— Aim of the task —
I would like the lines below, from the one with "TR2: NPN S8050" through the one with "TP2: none -> test point (n10)", copied exactly and without any pictures.

— Information supplied —
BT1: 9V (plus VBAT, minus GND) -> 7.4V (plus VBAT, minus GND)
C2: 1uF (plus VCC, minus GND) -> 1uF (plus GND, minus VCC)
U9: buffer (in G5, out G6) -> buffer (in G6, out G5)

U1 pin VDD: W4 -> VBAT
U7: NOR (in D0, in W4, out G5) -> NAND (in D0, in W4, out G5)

* * *

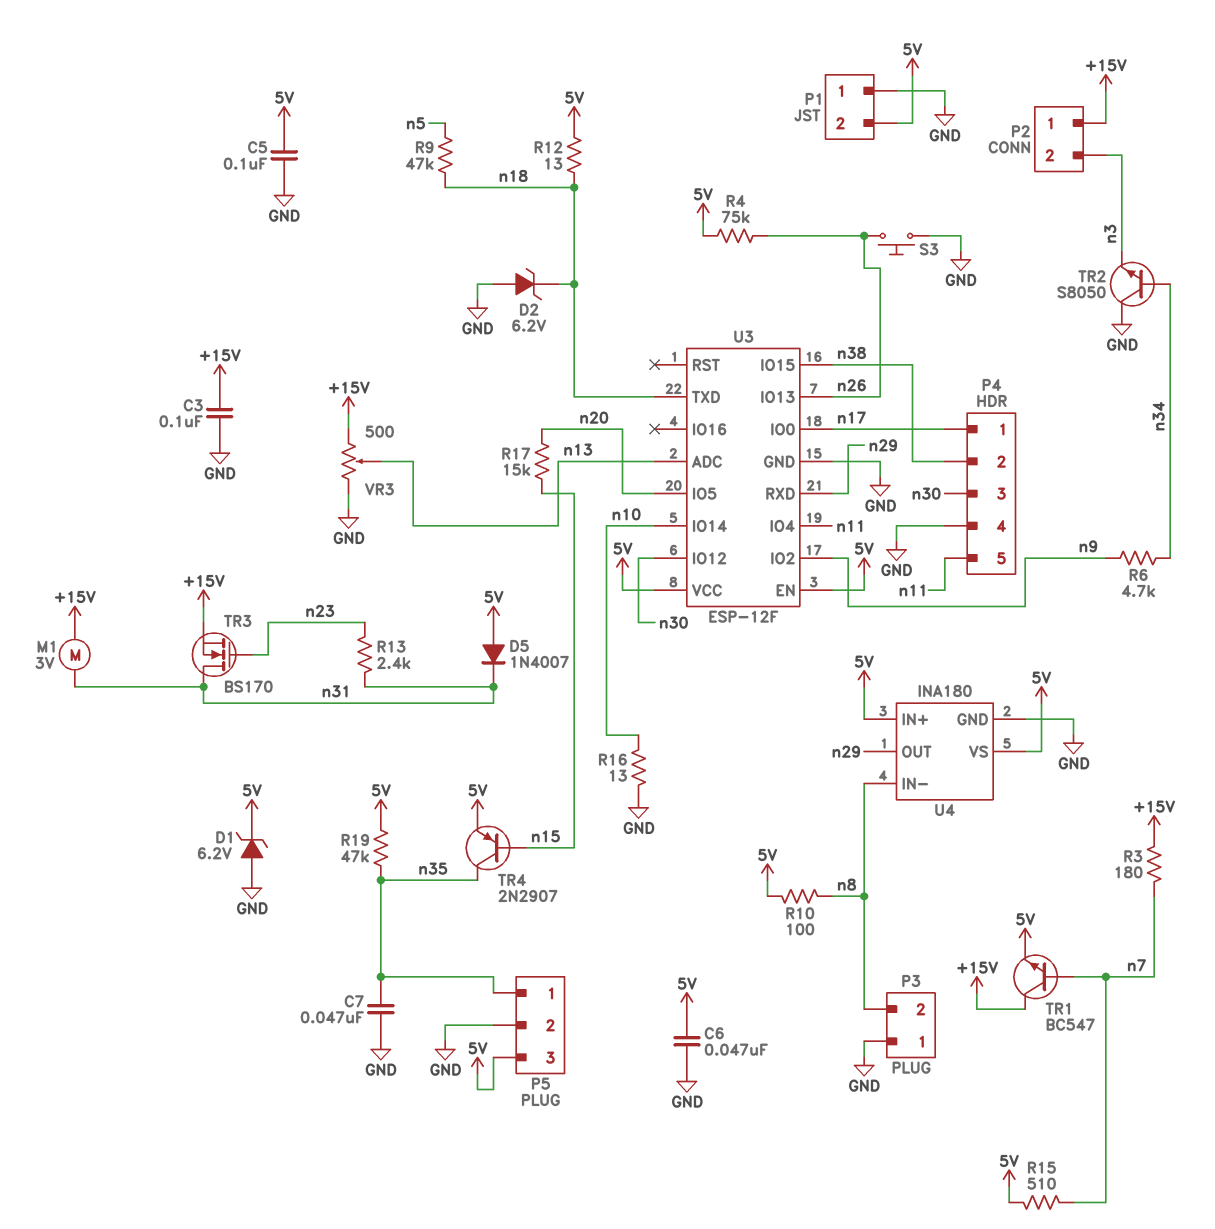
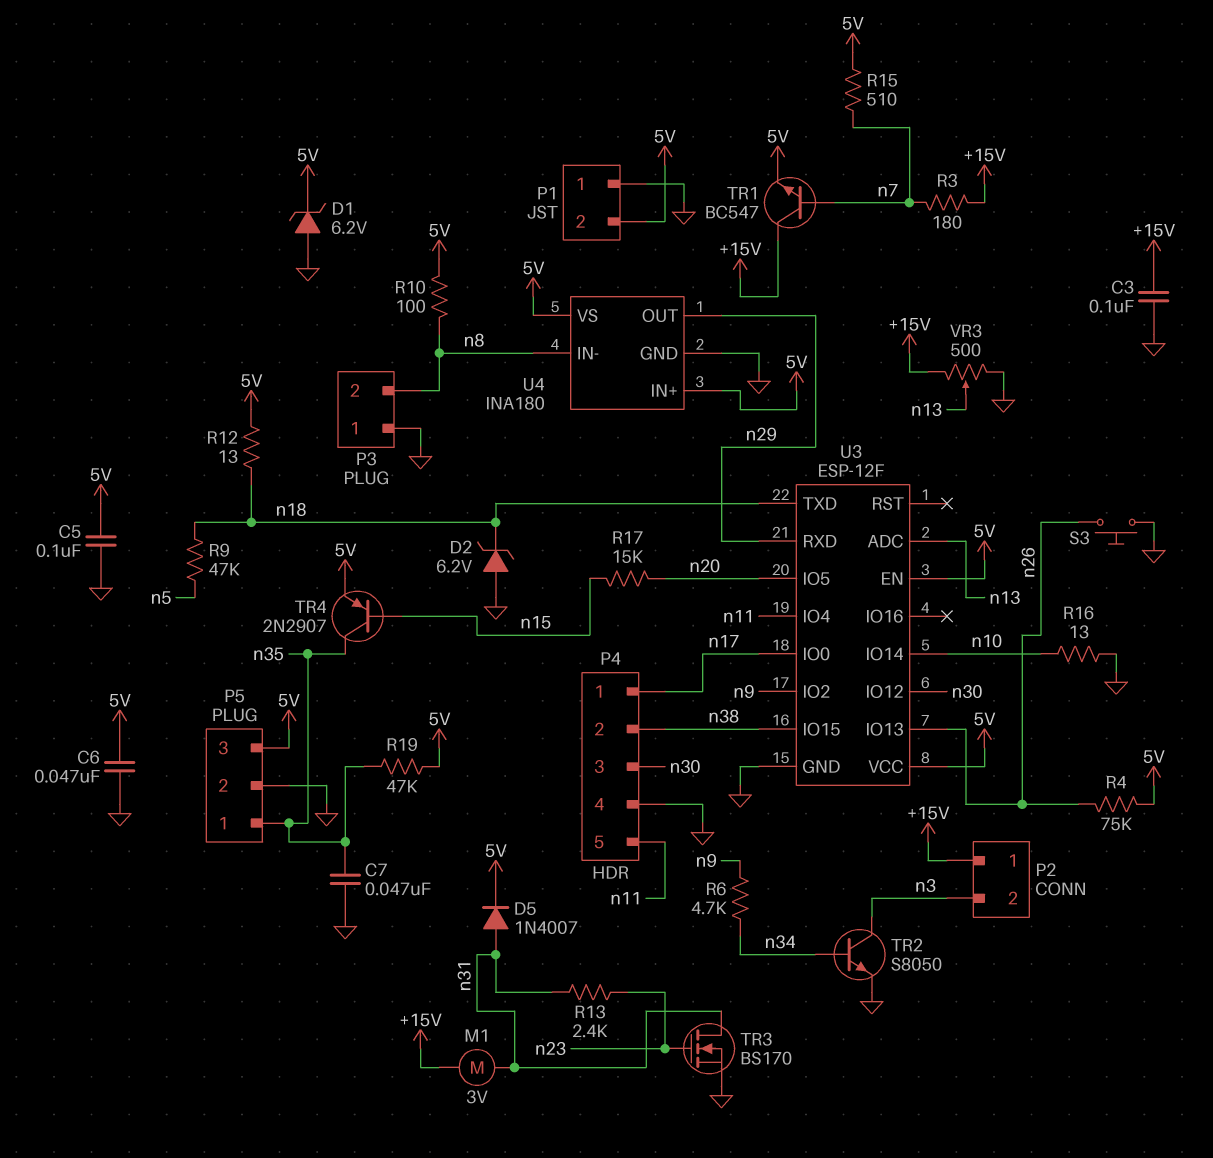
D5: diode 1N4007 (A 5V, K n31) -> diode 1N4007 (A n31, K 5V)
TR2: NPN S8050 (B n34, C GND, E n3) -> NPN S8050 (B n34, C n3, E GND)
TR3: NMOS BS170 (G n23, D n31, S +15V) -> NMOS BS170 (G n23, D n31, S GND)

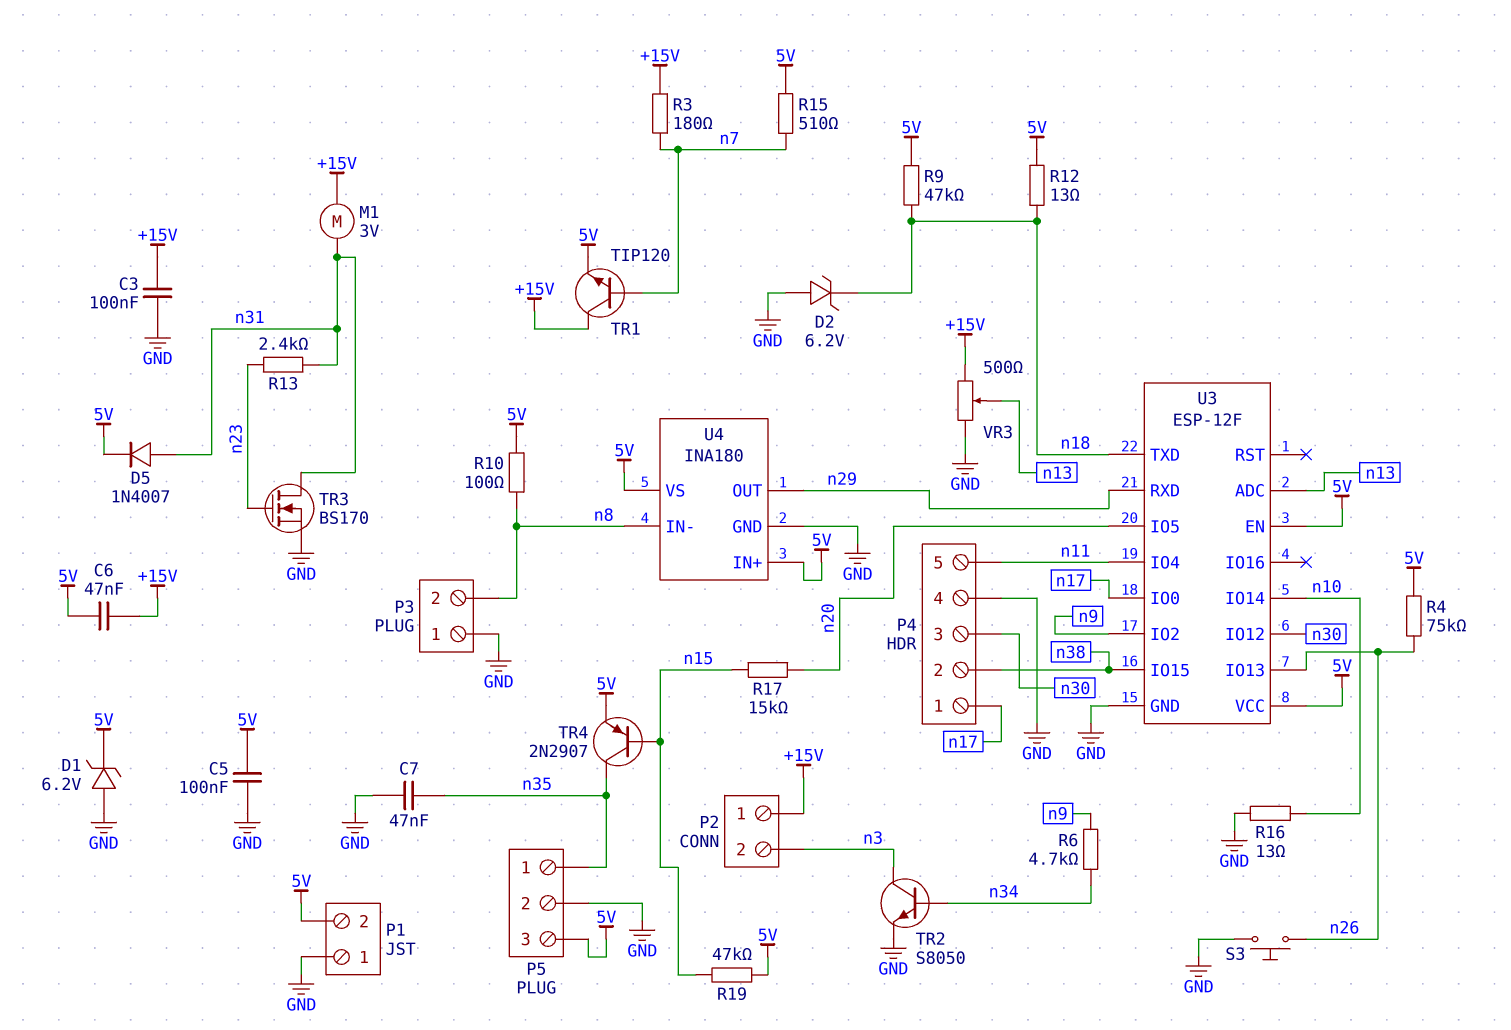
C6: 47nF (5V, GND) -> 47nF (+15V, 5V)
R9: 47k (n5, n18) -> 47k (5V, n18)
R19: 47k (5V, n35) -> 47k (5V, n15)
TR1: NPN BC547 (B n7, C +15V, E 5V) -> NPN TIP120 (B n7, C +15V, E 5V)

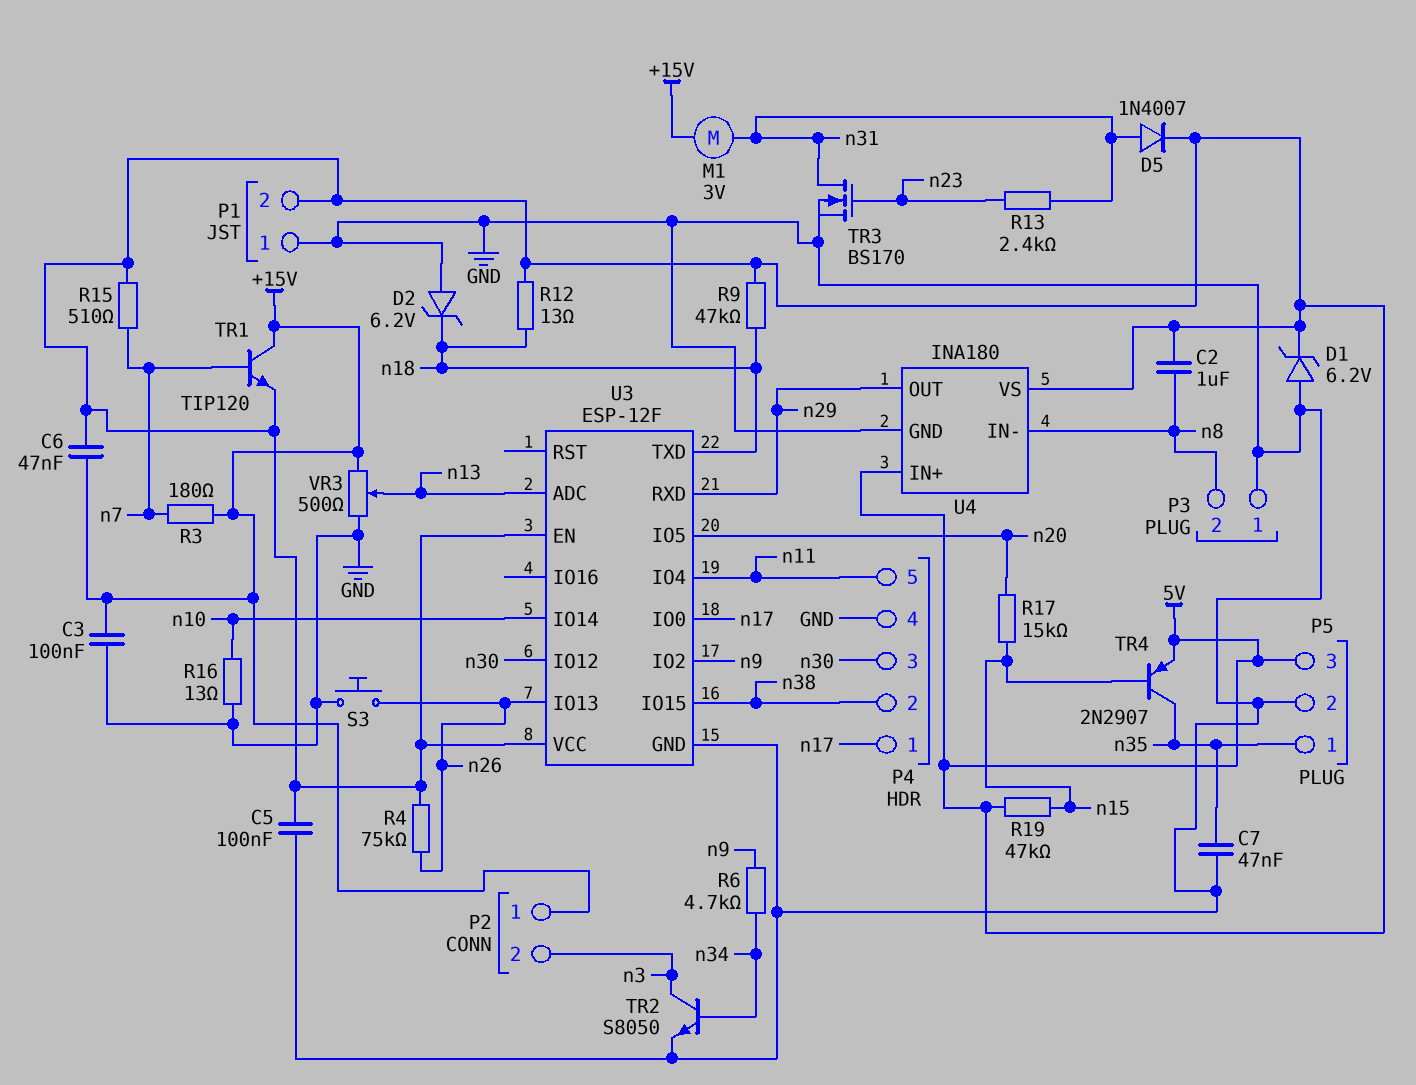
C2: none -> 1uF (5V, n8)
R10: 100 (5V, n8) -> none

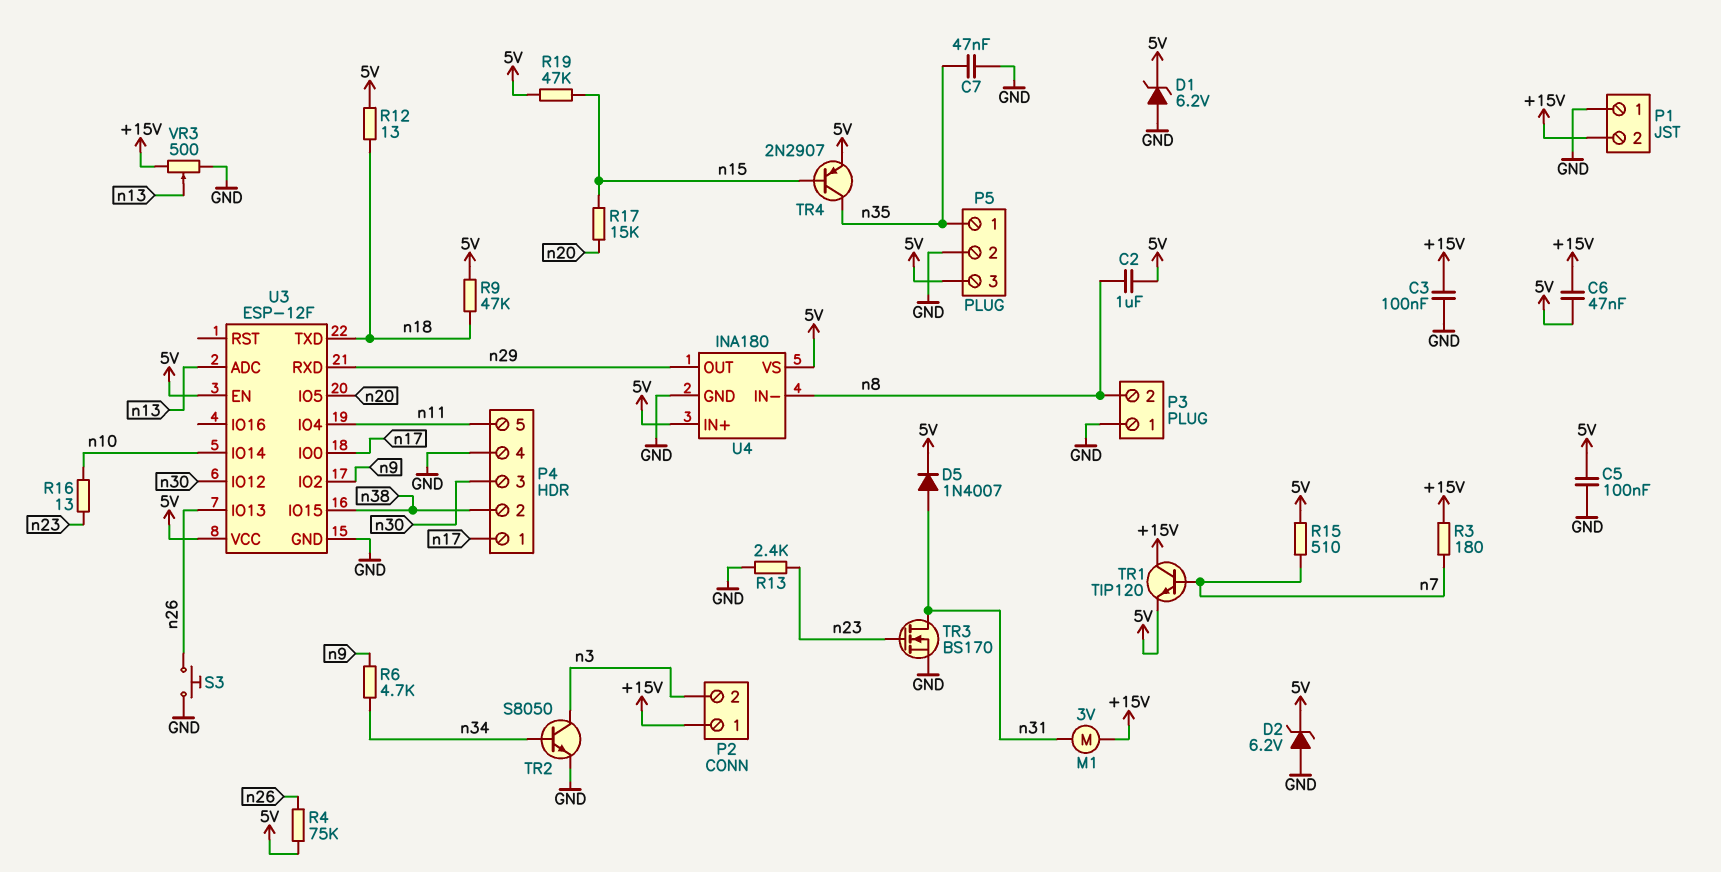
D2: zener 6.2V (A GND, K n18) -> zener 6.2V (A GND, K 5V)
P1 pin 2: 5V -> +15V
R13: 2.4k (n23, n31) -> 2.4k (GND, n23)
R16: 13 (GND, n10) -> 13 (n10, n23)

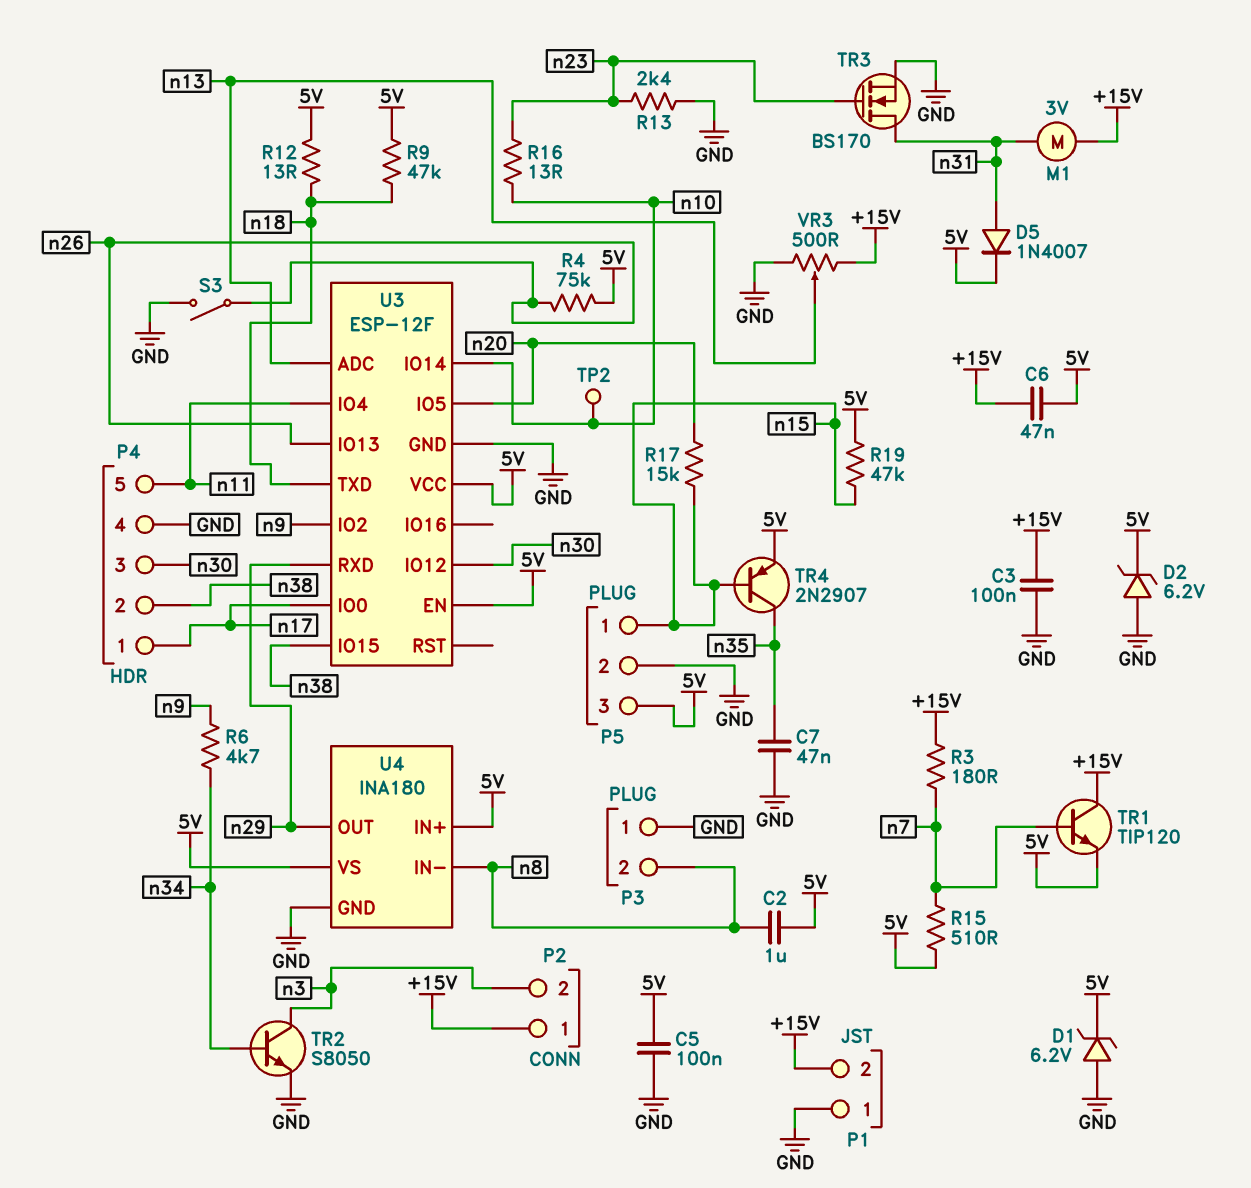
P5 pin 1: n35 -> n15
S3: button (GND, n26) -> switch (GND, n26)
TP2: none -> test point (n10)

— Answer below —
TR2: NPN S8050 (B n34, C GND, E n3) -> NPN S8050 (B n34, C n3, E GND)
TR3: NMOS BS170 (G n23, D n31, S +15V) -> NMOS BS170 (G n23, D n31, S GND)

C6: 47nF (5V, GND) -> 47nF (+15V, 5V)
R9: 47k (n5, n18) -> 47k (5V, n18)
R19: 47k (5V, n35) -> 47k (5V, n15)
TR1: NPN BC547 (B n7, C +15V, E 5V) -> NPN TIP120 (B n7, C +15V, E 5V)

C2: none -> 1uF (5V, n8)
R10: 100 (5V, n8) -> none

D2: zener 6.2V (A GND, K n18) -> zener 6.2V (A GND, K 5V)
P1 pin 2: 5V -> +15V
R13: 2.4k (n23, n31) -> 2.4k (GND, n23)
R16: 13 (GND, n10) -> 13 (n10, n23)

P5 pin 1: n35 -> n15
S3: button (GND, n26) -> switch (GND, n26)
TP2: none -> test point (n10)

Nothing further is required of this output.